*** Opening Entries supplied ***
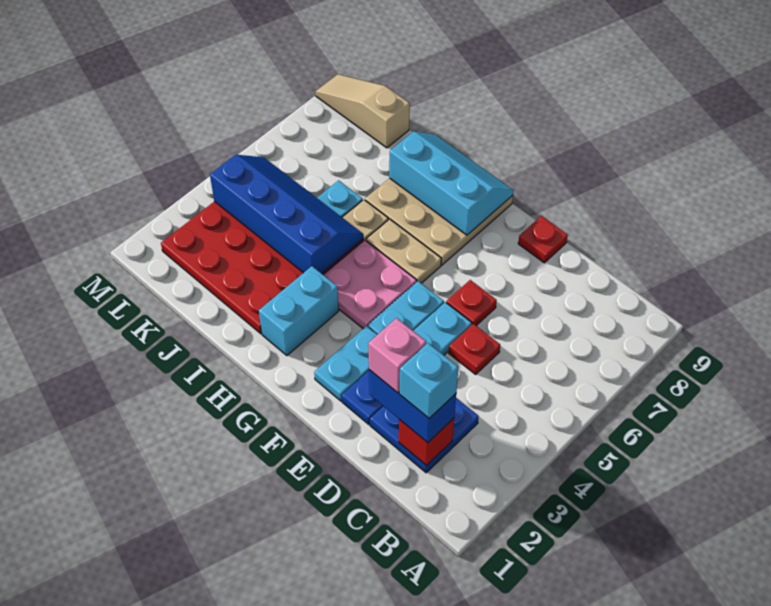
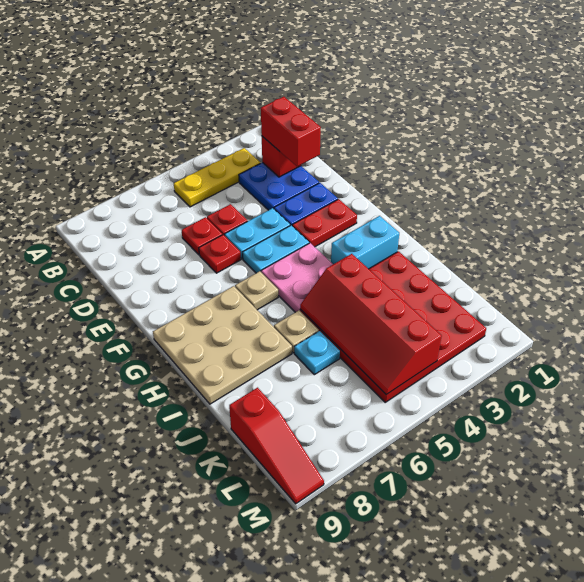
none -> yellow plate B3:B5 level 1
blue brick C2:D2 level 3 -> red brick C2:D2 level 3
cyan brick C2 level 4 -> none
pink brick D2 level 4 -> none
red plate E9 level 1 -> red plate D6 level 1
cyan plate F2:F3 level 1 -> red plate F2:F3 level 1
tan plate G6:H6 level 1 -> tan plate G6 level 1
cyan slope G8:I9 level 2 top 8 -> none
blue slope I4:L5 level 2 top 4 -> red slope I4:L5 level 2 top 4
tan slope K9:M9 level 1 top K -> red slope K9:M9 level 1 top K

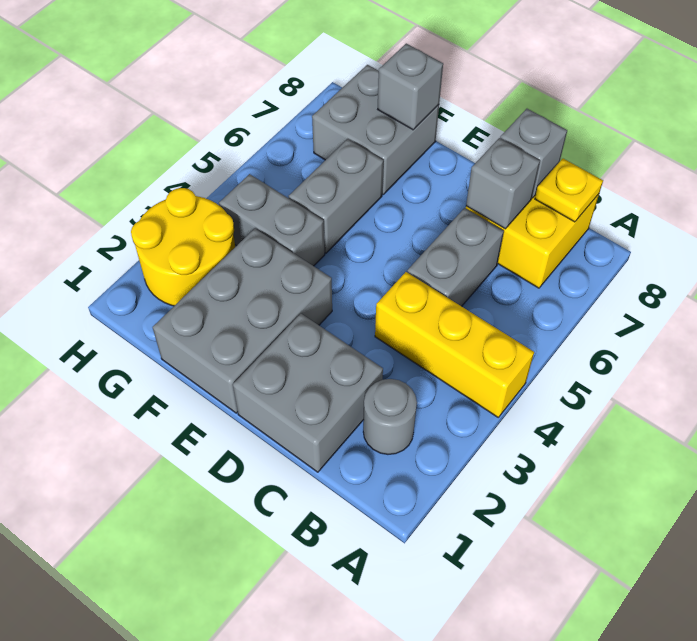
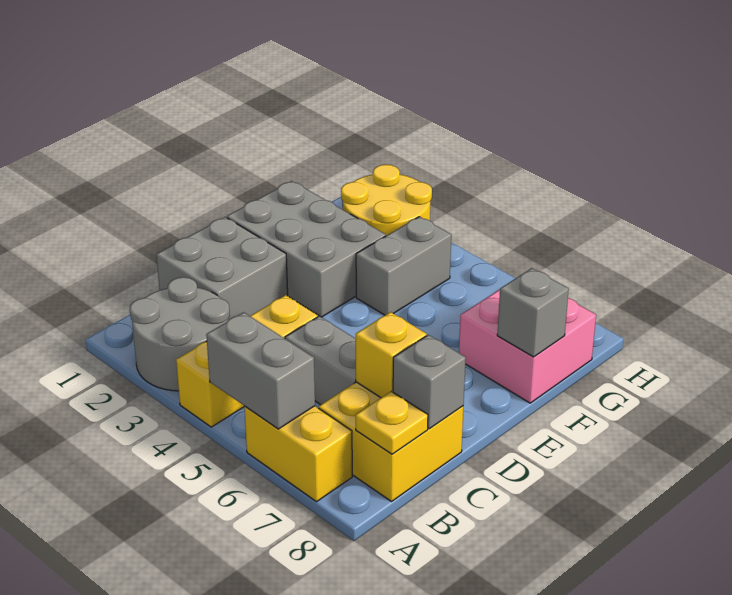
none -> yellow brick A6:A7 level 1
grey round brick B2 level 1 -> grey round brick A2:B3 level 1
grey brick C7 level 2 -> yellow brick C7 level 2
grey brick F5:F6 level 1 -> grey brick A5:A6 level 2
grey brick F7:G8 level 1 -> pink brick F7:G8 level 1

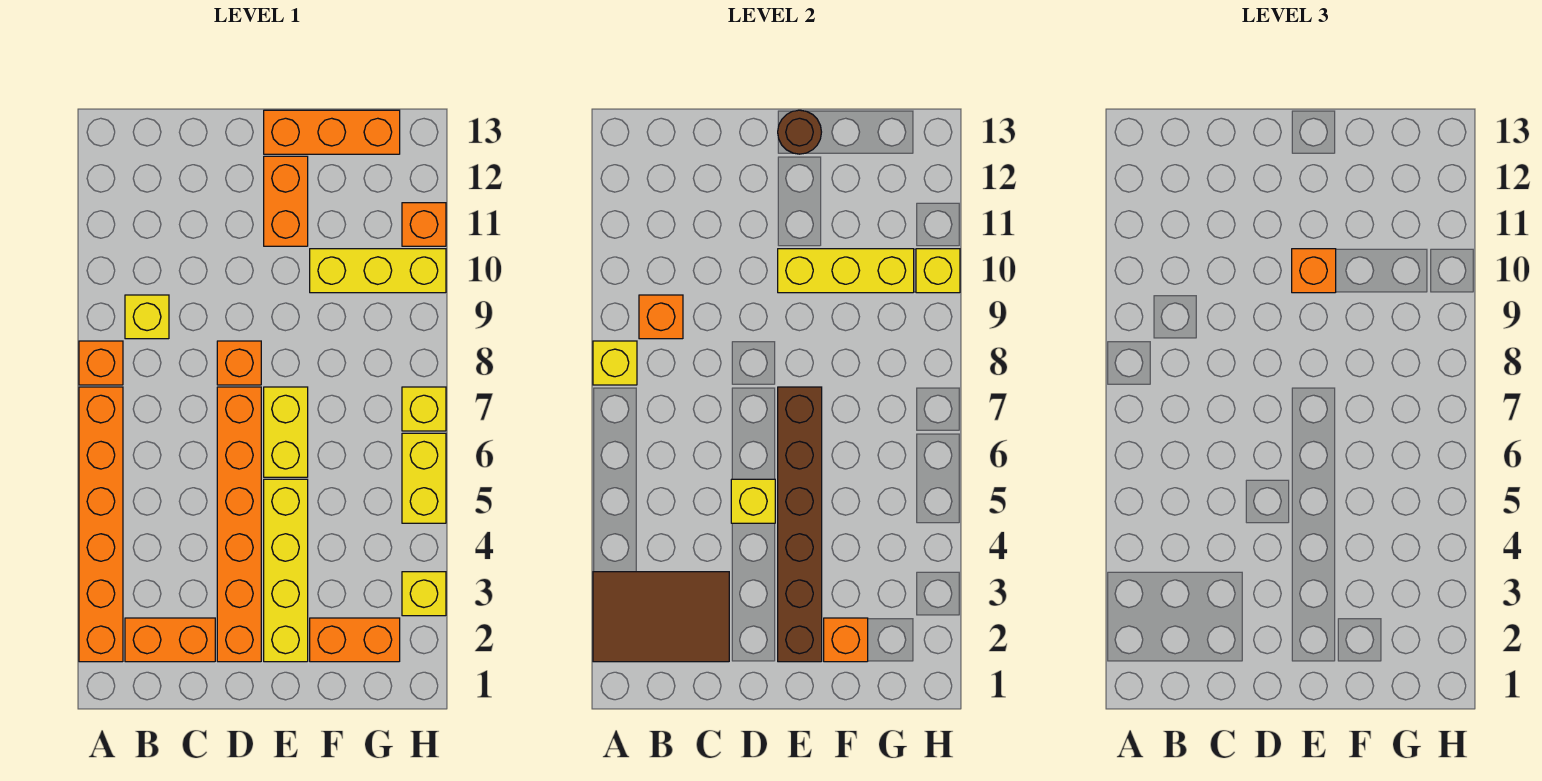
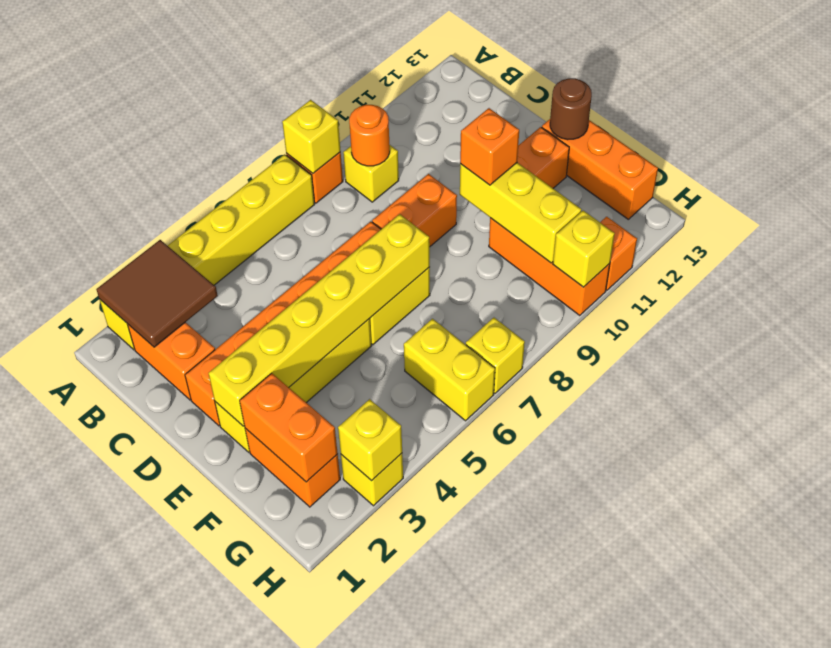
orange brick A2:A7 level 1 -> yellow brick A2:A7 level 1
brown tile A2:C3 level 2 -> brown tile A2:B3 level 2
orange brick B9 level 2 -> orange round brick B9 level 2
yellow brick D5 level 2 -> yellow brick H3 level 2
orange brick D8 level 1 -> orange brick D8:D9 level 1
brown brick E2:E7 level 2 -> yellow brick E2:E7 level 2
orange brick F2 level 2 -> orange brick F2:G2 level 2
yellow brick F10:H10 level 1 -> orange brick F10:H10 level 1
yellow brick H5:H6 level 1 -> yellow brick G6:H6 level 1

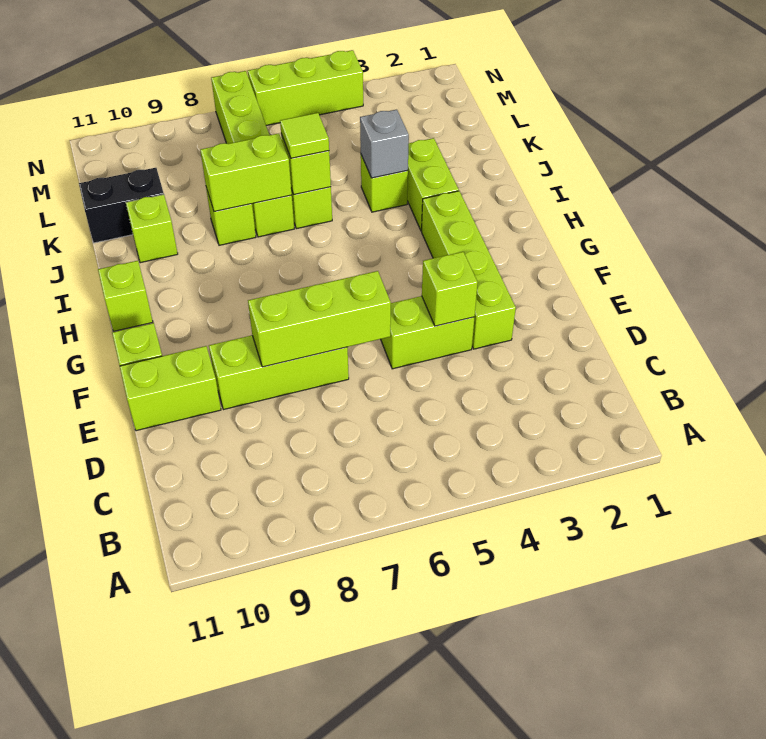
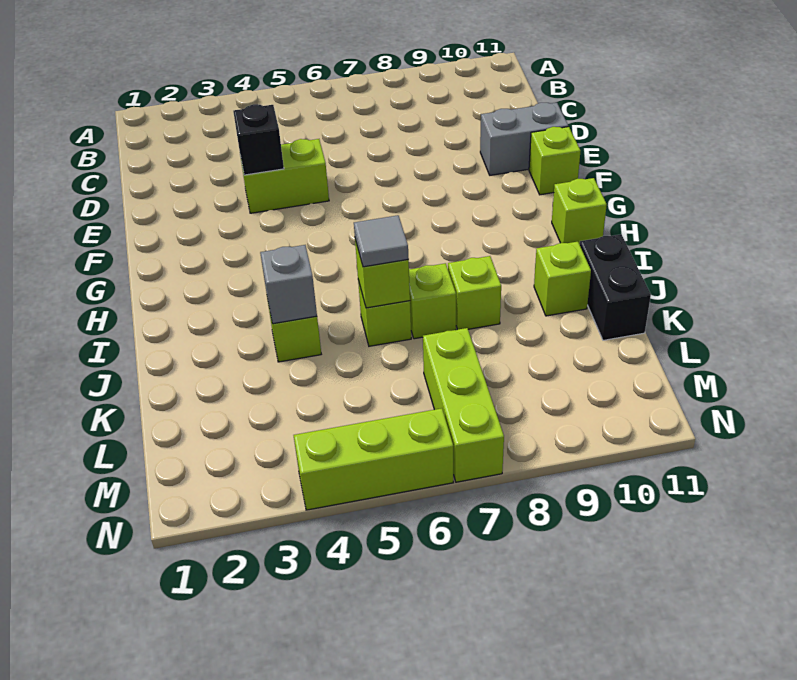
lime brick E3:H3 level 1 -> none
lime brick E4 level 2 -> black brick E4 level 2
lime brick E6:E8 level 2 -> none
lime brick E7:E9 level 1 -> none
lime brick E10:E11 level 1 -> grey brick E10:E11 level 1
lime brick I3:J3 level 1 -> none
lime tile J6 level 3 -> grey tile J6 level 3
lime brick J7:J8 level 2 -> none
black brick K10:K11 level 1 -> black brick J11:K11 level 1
*** Closing Entries supplied ***
• Task description:
Copy, from the lines above, each one that holds "blue".

• Reply to the exercise:
blue brick C2:D2 level 3 -> red brick C2:D2 level 3
blue slope I4:L5 level 2 top 4 -> red slope I4:L5 level 2 top 4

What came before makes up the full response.